Beginning with the line containing "RTC2: PCF8523 -> DS3231" and going on through the line containing "RTC2 pin SQW: D11 -> TX", the lines below are to be returned exactly, pictures excluded and nothing added.

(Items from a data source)
......

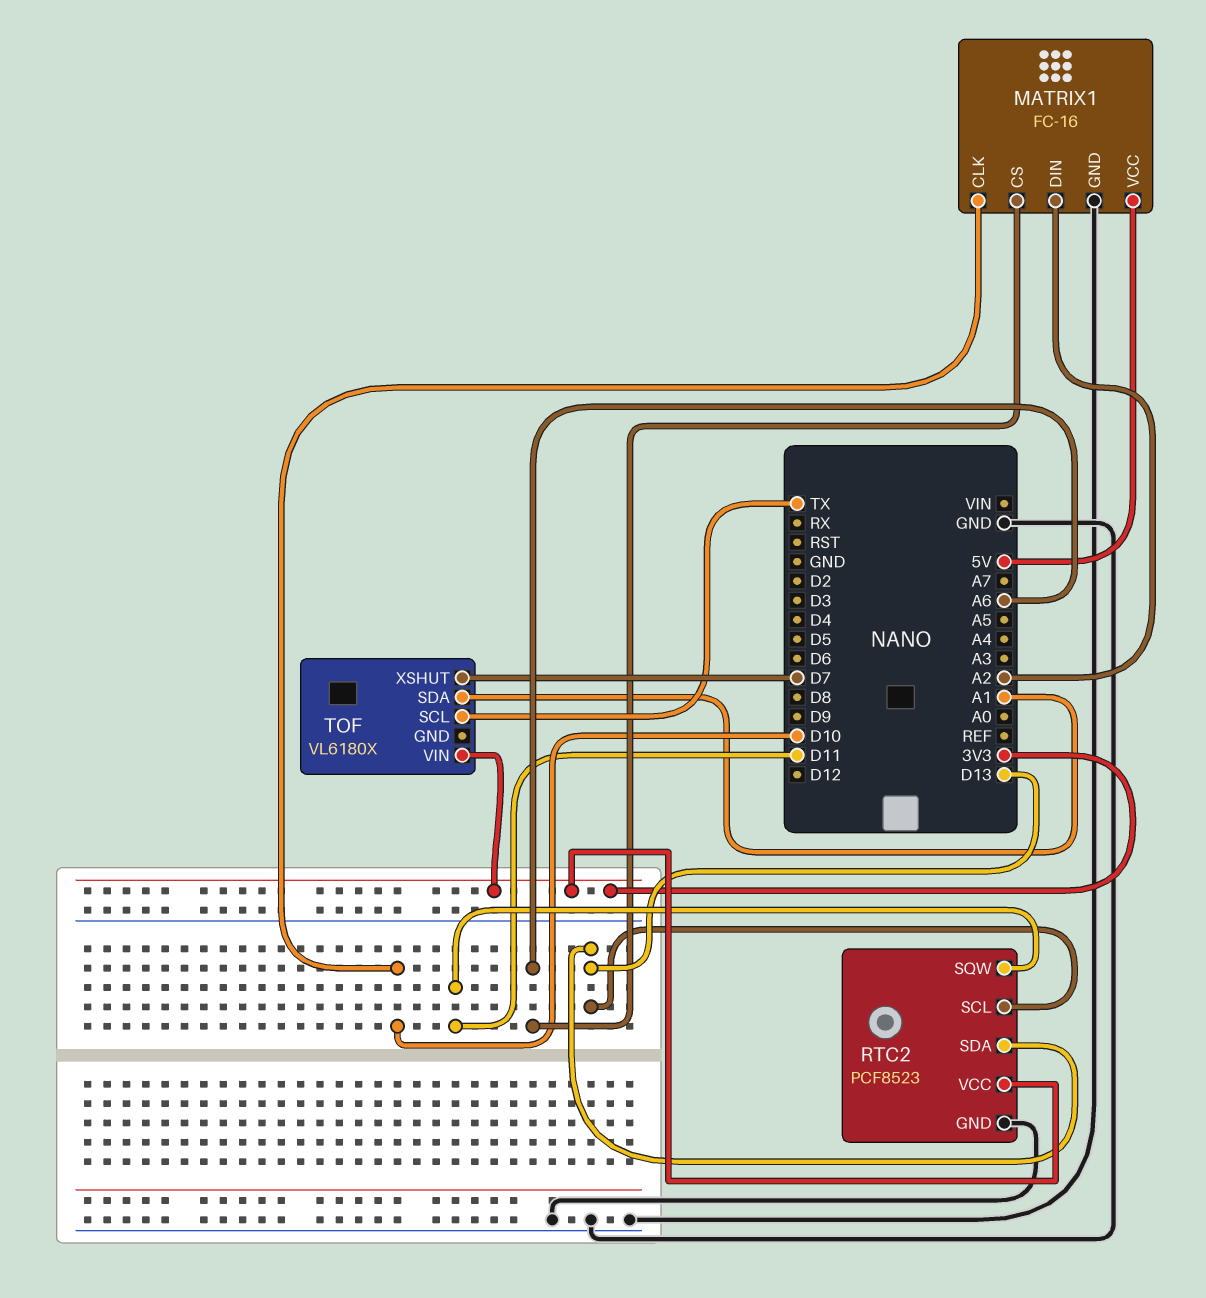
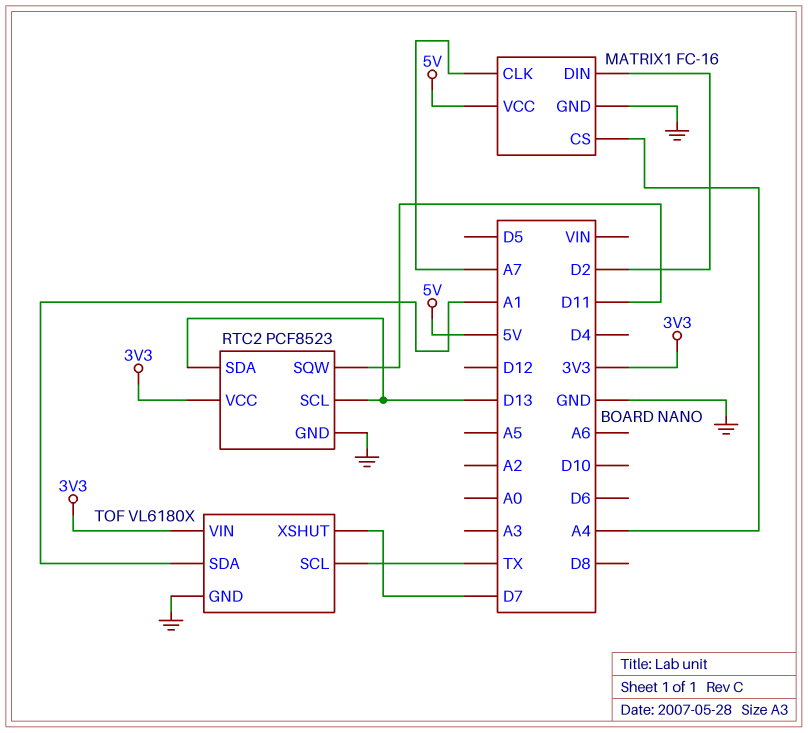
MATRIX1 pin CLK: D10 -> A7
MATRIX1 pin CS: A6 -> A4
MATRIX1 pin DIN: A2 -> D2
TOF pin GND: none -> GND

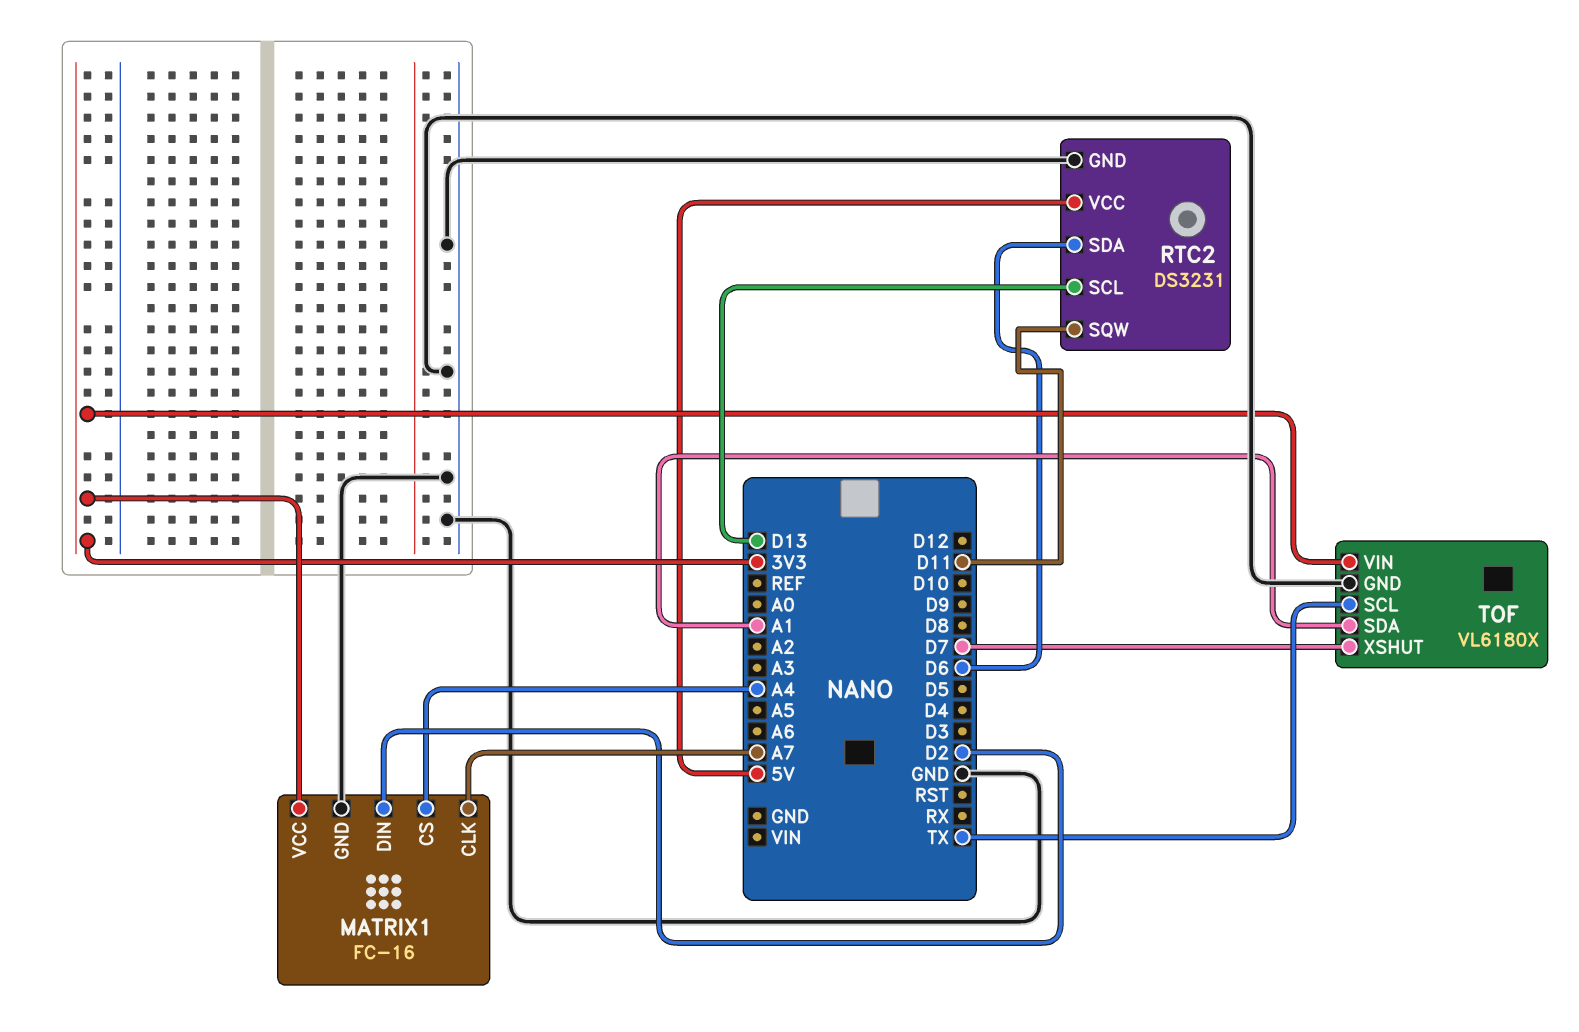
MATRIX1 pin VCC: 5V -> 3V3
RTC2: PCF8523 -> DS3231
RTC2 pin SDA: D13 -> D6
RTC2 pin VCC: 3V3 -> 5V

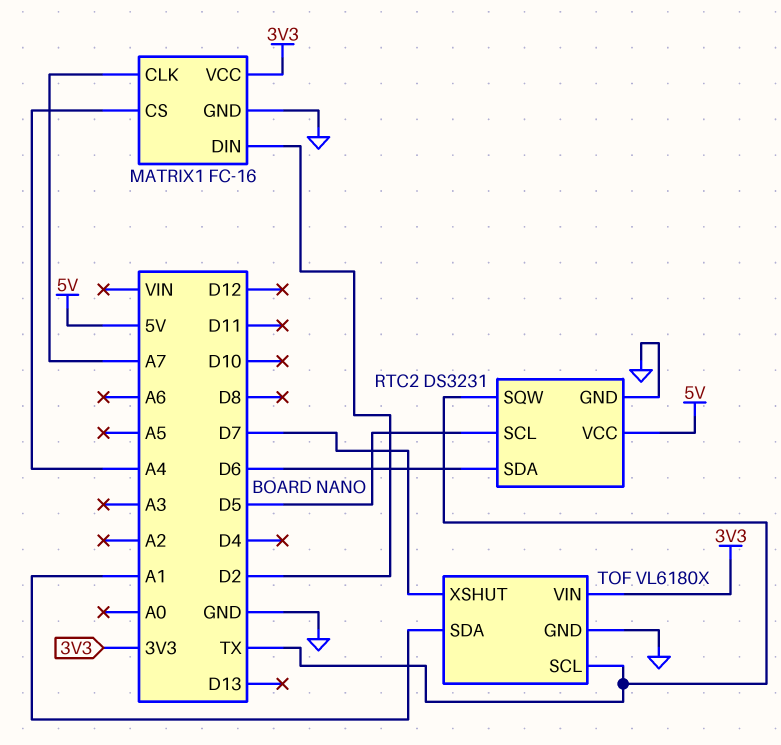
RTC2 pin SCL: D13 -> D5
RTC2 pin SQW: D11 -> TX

......

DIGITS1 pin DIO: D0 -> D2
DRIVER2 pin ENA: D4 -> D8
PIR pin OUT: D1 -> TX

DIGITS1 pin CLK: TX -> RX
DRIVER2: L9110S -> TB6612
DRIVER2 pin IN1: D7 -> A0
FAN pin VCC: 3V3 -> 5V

......

[Reply]
RTC2: PCF8523 -> DS3231
RTC2 pin SDA: D13 -> D6
RTC2 pin VCC: 3V3 -> 5V

RTC2 pin SCL: D13 -> D5
RTC2 pin SQW: D11 -> TX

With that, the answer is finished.